• **How to complete this task**: Could you copy the lines below exactly, leaving none out?

☆ ☆ ☆ ☆

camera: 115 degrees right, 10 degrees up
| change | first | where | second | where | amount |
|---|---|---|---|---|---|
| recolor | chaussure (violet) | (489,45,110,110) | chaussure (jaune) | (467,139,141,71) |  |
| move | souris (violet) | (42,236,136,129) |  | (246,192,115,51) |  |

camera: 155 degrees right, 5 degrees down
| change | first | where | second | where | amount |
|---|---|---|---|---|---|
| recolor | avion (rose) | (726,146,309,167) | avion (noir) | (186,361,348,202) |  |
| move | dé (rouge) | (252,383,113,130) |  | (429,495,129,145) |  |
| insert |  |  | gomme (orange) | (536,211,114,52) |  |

☆ ☆ ☆ ☆

• **Exercise answer**:
camera: 115 degrees right, 10 degrees up
| change | first | where | second | where | amount |
|---|---|---|---|---|---|
| recolor | chaussure (violet) | (489,45,110,110) | chaussure (jaune) | (467,139,141,71) |  |
| move | souris (violet) | (42,236,136,129) |  | (246,192,115,51) |  |

camera: 155 degrees right, 5 degrees down
| change | first | where | second | where | amount |
|---|---|---|---|---|---|
| recolor | avion (rose) | (726,146,309,167) | avion (noir) | (186,361,348,202) |  |
| move | dé (rouge) | (252,383,113,130) |  | (429,495,129,145) |  |
| insert |  |  | gomme (orange) | (536,211,114,52) |  |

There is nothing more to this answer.